Transcribe every line below exactly; no image goes into the output.

[Opening Raw data section]

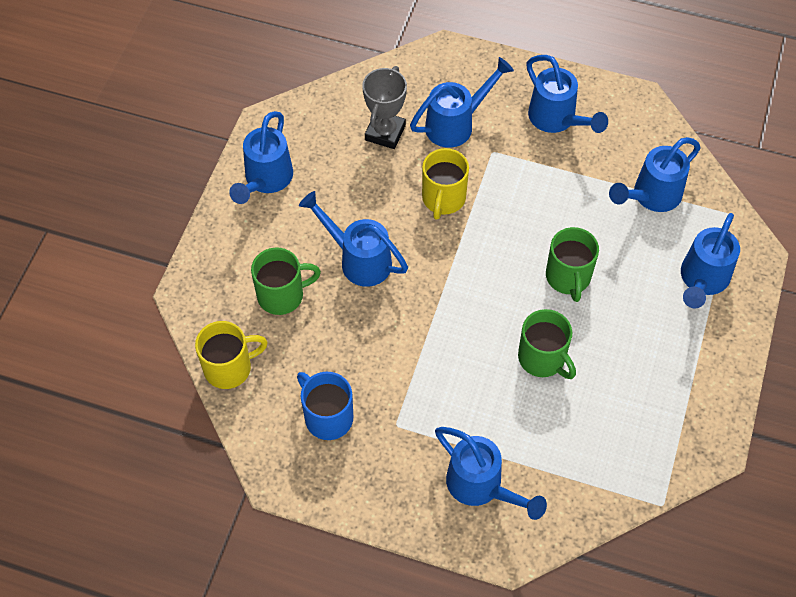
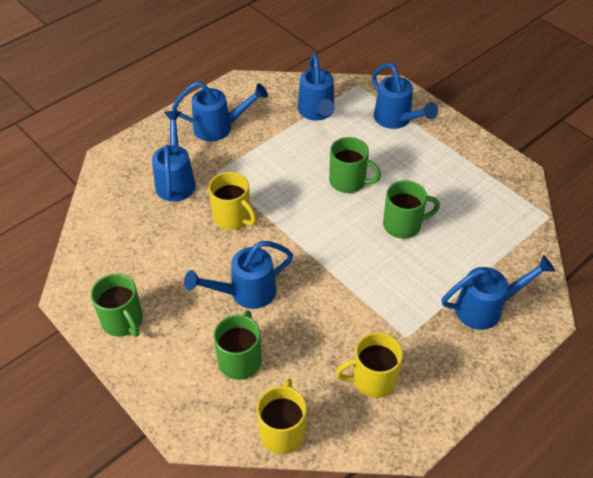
camera: 60 degrees left, 10 degrees down
blue watering can [229,111,293,204] -> green mug [91,273,143,337]
blue mug [297,372,353,440] -> yellow mug [336,332,403,398]
grey trophy [362,66,407,149] -> none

[Closing Raw data section]

» Written solution:
camera: 60 degrees left, 10 degrees down
blue watering can [229,111,293,204] -> green mug [91,273,143,337]
blue mug [297,372,353,440] -> yellow mug [336,332,403,398]
grey trophy [362,66,407,149] -> none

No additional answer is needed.